::: Provided data :::

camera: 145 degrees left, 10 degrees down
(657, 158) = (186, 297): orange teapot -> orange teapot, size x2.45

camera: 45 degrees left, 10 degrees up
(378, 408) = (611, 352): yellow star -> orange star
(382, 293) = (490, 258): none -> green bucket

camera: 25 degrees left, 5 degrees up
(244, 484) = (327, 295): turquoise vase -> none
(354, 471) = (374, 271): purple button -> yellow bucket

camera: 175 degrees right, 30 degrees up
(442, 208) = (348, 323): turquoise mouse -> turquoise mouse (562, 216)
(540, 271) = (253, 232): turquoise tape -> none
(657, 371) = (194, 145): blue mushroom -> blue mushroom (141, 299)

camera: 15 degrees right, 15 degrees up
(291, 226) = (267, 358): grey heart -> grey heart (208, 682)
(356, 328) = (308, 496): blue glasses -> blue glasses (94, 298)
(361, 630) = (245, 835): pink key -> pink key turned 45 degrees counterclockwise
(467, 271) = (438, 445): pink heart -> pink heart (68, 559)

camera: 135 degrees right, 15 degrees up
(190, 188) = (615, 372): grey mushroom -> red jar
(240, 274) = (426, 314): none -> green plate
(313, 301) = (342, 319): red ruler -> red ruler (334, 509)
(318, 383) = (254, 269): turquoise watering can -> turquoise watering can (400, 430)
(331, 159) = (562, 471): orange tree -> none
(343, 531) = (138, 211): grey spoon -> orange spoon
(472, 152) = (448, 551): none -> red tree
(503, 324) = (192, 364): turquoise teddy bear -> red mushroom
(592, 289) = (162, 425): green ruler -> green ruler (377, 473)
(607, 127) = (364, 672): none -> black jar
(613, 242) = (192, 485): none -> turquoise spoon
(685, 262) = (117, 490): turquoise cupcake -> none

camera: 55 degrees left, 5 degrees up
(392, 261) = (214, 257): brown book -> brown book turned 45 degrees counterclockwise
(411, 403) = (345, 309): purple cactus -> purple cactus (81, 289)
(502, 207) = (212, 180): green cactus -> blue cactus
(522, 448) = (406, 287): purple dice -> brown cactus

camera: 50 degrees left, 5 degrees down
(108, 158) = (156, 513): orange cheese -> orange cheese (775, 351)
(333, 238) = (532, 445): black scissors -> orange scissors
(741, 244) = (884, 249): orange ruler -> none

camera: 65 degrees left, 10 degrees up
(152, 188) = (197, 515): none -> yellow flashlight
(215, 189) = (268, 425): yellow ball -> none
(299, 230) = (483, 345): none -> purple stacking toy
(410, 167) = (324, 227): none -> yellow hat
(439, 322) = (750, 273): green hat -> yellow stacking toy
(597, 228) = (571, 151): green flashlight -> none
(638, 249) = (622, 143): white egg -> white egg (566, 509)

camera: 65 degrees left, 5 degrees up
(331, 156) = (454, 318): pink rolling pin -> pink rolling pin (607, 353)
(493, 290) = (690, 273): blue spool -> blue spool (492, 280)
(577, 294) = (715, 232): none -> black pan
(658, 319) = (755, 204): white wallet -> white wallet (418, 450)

:::

- Your goal
From the records above, give again exactly the lines running from the line with "camera: 175 degrees right, 30 degrees up" to the line with "camera: 15 degrees right, 15 degrees up", inclusive.

- Response below
camera: 175 degrees right, 30 degrees up
(442, 208) = (348, 323): turquoise mouse -> turquoise mouse (562, 216)
(540, 271) = (253, 232): turquoise tape -> none
(657, 371) = (194, 145): blue mushroom -> blue mushroom (141, 299)

camera: 15 degrees right, 15 degrees up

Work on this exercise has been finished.